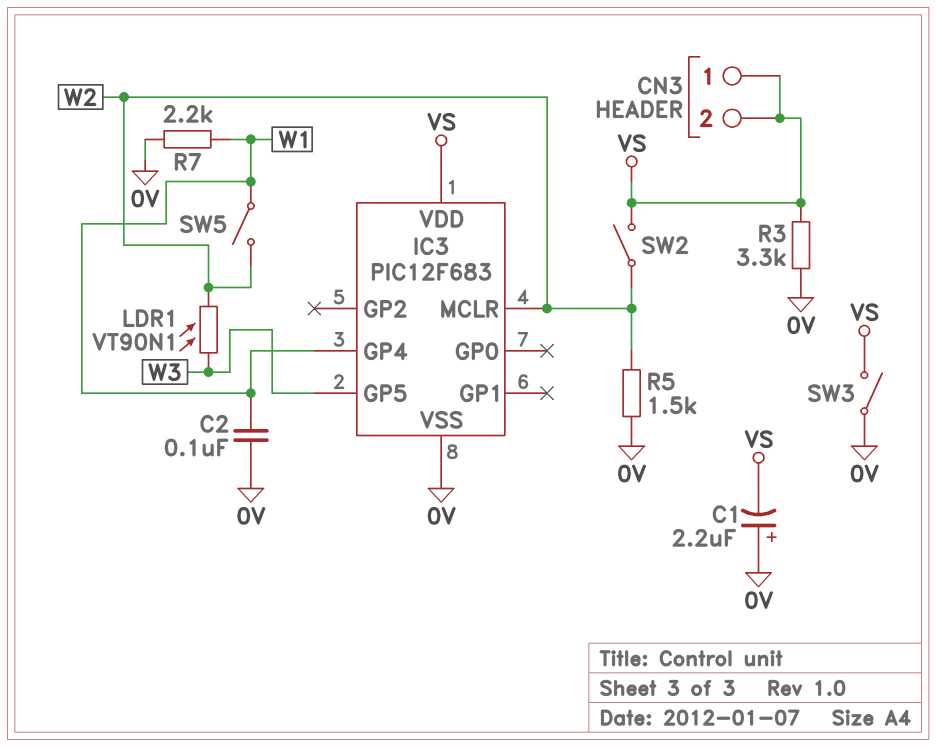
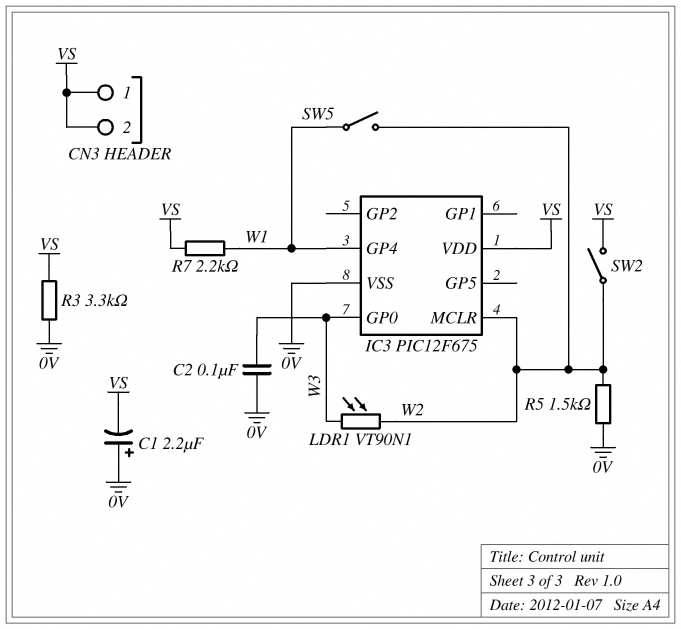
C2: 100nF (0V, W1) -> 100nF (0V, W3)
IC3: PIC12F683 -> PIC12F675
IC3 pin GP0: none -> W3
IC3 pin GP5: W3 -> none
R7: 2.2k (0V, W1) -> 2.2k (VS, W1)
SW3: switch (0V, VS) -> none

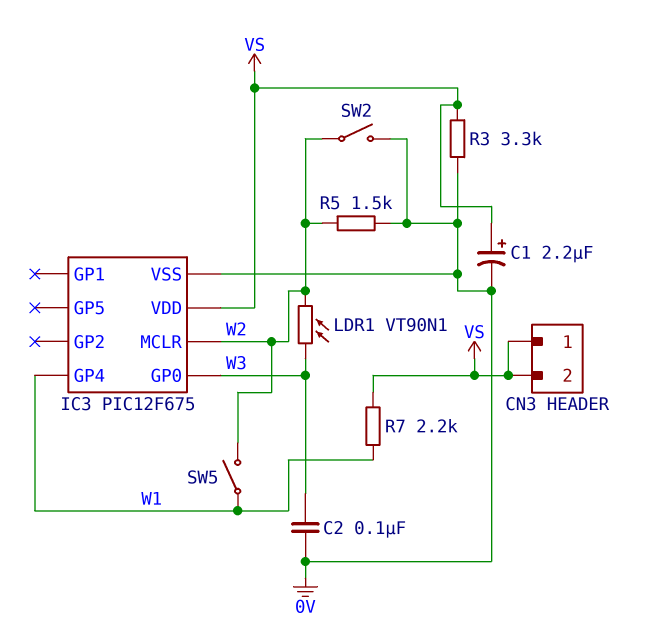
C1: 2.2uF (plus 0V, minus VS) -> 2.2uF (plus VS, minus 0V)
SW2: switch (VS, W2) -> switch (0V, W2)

◆ **TASK DIRECTIONS**: Your reply should restate every entry exactly, with the pictures left out.

◆ **TASK ANSWER**:
C2: 100nF (0V, W1) -> 100nF (0V, W3)
IC3: PIC12F683 -> PIC12F675
IC3 pin GP0: none -> W3
IC3 pin GP5: W3 -> none
R7: 2.2k (0V, W1) -> 2.2k (VS, W1)
SW3: switch (0V, VS) -> none

C1: 2.2uF (plus 0V, minus VS) -> 2.2uF (plus VS, minus 0V)
SW2: switch (VS, W2) -> switch (0V, W2)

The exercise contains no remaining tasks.